Required action -
Somewhere below are a line with "camera: 10 degrees left, 5 degrees up" and a later line with "grey car [427,240,528,298]". Output exactly those lines and all lines between them.

** Data for analysis follows **

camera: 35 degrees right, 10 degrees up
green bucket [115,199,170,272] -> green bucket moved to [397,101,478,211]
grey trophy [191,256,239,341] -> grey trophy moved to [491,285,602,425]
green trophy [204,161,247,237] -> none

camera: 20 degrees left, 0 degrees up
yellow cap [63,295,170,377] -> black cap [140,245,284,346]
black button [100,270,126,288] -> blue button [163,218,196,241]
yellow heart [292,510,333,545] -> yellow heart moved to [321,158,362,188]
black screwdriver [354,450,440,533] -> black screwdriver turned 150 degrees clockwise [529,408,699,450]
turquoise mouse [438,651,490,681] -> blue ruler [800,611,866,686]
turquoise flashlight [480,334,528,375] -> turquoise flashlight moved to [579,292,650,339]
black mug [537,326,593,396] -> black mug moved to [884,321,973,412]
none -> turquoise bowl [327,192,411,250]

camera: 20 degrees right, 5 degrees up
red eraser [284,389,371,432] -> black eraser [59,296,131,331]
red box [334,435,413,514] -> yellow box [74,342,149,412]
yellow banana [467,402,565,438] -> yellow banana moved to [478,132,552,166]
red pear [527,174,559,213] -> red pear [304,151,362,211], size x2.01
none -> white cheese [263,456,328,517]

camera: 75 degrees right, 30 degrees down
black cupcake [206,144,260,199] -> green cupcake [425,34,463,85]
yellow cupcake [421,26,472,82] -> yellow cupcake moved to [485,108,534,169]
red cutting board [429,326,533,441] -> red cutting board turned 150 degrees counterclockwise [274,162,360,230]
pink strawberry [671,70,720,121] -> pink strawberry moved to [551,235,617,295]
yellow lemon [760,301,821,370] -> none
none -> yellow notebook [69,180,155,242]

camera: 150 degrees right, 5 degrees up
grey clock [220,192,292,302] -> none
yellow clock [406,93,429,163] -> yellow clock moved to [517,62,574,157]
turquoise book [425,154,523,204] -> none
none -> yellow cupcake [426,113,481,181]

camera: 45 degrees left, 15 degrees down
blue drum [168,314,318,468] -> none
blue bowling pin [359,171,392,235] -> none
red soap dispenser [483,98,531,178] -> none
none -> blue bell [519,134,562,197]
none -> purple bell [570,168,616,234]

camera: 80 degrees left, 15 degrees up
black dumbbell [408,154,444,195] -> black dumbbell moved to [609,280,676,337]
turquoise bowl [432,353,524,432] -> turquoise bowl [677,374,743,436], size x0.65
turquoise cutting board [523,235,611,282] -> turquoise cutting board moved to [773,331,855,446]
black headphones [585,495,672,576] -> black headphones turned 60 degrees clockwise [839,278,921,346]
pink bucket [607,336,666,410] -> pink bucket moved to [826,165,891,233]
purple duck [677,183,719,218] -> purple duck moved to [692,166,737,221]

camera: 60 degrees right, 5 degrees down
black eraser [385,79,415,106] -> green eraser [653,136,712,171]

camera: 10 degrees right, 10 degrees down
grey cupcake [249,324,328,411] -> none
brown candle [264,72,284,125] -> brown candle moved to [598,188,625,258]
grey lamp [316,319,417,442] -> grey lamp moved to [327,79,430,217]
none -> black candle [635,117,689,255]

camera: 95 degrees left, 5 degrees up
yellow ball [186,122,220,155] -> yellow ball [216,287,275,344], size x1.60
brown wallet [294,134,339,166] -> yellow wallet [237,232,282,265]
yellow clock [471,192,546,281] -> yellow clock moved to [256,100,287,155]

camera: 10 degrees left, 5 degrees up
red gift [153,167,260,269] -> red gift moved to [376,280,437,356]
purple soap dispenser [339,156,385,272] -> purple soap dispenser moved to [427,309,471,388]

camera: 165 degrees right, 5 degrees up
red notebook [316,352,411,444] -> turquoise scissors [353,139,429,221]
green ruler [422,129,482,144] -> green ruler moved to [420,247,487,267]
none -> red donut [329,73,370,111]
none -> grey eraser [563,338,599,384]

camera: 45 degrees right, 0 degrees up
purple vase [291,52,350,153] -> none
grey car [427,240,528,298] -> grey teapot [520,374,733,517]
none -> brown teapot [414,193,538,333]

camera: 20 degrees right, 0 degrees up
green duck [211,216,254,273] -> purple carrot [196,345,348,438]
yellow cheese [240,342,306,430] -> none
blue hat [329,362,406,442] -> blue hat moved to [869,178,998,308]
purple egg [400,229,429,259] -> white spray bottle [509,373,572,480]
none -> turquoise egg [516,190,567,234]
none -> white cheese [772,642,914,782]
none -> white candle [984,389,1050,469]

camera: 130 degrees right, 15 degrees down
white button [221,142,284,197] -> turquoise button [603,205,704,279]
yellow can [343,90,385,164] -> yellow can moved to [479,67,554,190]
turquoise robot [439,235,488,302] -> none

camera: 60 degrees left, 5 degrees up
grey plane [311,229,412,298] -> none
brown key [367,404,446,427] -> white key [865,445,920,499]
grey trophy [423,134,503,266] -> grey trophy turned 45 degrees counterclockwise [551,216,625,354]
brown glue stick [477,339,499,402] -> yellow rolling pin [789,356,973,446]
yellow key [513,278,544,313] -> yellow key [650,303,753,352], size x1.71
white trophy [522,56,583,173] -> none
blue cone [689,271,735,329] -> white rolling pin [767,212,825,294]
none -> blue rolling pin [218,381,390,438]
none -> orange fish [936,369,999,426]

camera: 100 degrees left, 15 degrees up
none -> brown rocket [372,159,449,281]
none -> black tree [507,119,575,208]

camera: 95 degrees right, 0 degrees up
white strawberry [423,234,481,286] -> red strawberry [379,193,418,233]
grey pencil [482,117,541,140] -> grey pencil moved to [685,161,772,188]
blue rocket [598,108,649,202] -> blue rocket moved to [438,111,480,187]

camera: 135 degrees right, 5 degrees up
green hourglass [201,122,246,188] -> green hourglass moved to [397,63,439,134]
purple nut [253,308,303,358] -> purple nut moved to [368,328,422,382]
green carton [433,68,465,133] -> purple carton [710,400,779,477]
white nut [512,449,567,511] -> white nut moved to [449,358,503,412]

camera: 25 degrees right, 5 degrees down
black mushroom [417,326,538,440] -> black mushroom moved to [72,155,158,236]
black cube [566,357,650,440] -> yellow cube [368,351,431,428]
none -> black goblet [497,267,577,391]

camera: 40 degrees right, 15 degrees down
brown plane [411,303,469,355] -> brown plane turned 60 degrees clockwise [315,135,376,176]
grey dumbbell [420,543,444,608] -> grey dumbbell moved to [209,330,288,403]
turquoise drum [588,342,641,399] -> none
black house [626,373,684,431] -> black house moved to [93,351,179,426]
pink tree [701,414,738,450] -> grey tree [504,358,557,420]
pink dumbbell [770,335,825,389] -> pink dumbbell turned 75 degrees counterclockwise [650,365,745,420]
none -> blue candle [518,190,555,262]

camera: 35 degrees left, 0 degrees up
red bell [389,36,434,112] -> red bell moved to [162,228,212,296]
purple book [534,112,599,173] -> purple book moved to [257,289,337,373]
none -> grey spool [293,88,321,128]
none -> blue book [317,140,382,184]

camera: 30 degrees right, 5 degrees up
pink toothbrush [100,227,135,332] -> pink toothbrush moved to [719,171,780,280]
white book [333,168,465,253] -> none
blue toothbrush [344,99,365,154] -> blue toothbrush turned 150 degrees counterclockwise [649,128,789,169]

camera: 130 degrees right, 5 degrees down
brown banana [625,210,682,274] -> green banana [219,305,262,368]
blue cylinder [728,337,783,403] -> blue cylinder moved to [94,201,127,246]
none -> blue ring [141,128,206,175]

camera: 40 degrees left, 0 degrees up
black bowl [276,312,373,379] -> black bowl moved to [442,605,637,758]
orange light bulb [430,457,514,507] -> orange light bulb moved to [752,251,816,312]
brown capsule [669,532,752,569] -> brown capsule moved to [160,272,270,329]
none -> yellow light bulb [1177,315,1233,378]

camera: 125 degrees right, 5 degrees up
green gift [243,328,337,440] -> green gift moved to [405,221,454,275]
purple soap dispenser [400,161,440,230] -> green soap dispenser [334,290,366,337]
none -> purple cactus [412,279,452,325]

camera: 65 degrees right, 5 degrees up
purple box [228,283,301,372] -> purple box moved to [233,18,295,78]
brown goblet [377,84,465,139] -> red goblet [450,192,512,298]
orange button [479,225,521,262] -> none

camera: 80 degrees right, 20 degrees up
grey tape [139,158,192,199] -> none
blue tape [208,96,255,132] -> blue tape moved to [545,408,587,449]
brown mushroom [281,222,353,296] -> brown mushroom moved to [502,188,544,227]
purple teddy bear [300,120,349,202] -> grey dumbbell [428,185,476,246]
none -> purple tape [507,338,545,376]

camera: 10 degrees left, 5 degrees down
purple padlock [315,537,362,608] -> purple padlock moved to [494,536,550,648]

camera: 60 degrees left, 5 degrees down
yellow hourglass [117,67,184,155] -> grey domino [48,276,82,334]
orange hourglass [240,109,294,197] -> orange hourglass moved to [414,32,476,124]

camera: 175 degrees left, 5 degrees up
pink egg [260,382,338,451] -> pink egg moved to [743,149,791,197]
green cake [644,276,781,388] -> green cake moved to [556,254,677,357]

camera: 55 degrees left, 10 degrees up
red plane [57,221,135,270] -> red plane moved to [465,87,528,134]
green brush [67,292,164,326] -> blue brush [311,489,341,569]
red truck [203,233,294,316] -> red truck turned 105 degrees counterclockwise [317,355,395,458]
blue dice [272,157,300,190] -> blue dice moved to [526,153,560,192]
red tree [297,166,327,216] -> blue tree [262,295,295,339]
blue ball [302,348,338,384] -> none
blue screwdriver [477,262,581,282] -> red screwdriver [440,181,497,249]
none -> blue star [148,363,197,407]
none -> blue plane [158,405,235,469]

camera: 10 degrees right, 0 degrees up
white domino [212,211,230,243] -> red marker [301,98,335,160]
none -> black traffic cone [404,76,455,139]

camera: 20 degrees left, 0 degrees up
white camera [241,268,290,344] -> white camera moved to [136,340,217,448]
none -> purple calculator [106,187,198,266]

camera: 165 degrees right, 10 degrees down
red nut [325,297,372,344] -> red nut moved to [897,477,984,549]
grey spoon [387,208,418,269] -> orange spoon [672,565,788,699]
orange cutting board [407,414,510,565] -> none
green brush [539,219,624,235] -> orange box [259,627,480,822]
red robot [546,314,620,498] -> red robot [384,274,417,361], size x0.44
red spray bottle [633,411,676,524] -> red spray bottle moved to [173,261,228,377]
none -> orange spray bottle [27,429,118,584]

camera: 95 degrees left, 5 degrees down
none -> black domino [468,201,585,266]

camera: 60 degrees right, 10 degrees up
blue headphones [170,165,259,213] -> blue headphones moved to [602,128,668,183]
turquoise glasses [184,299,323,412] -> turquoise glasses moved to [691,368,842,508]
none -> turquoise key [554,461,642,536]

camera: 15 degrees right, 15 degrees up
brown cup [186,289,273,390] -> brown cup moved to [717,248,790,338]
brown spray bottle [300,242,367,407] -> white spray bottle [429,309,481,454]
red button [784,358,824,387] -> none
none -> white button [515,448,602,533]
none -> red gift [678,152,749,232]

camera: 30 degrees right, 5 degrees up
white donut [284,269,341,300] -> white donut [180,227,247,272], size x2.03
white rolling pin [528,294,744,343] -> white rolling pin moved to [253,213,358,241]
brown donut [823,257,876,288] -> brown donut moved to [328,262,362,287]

** End of Data for analysis **

Written answer -
camera: 10 degrees left, 5 degrees up
red gift [153,167,260,269] -> red gift moved to [376,280,437,356]
purple soap dispenser [339,156,385,272] -> purple soap dispenser moved to [427,309,471,388]

camera: 165 degrees right, 5 degrees up
red notebook [316,352,411,444] -> turquoise scissors [353,139,429,221]
green ruler [422,129,482,144] -> green ruler moved to [420,247,487,267]
none -> red donut [329,73,370,111]
none -> grey eraser [563,338,599,384]

camera: 45 degrees right, 0 degrees up
purple vase [291,52,350,153] -> none
grey car [427,240,528,298] -> grey teapot [520,374,733,517]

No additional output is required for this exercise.